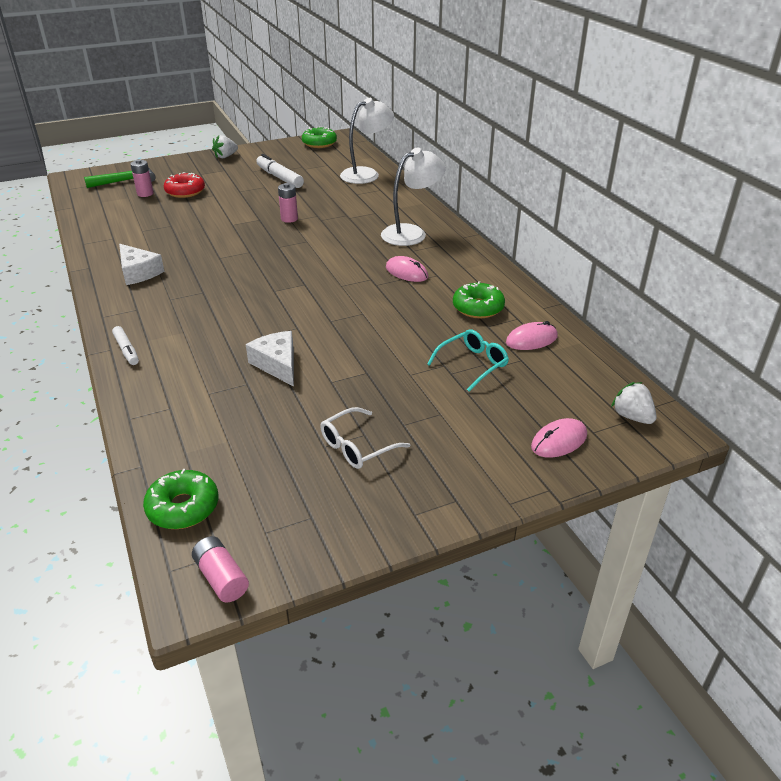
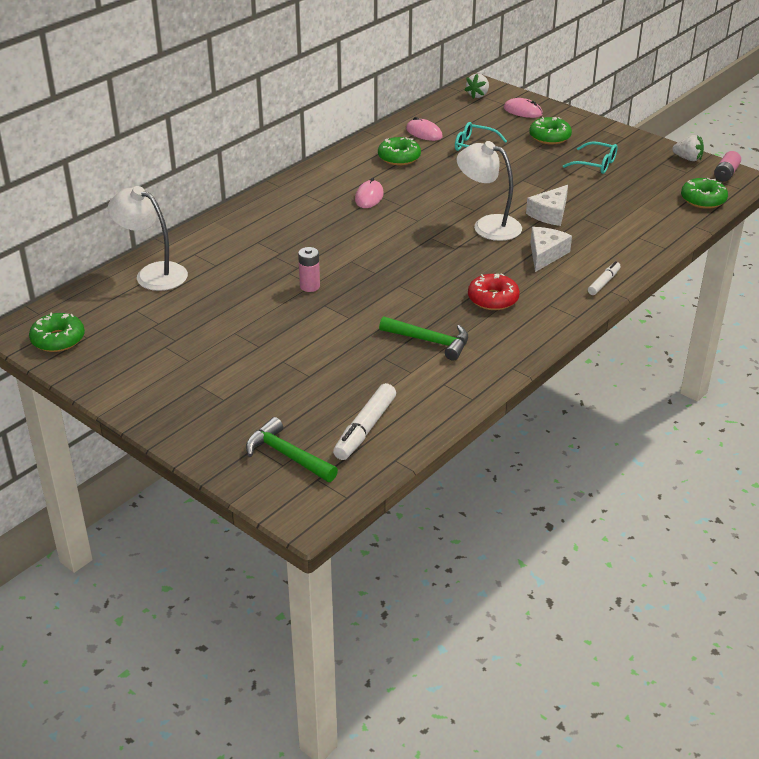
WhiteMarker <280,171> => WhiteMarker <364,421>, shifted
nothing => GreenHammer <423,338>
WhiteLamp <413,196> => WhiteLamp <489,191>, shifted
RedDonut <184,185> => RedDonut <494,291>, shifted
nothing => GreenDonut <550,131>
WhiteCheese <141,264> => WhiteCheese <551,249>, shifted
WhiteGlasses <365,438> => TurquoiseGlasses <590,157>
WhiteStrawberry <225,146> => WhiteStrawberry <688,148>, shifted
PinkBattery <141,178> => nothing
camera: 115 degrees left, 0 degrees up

→ Activity
All of the records above are to be copied exactly, minus the pictures.

→ Response area
WhiteMarker <280,171> => WhiteMarker <364,421>, shifted
nothing => GreenHammer <423,338>
WhiteLamp <413,196> => WhiteLamp <489,191>, shifted
RedDonut <184,185> => RedDonut <494,291>, shifted
nothing => GreenDonut <550,131>
WhiteCheese <141,264> => WhiteCheese <551,249>, shifted
WhiteGlasses <365,438> => TurquoiseGlasses <590,157>
WhiteStrawberry <225,146> => WhiteStrawberry <688,148>, shifted
PinkBattery <141,178> => nothing
camera: 115 degrees left, 0 degrees up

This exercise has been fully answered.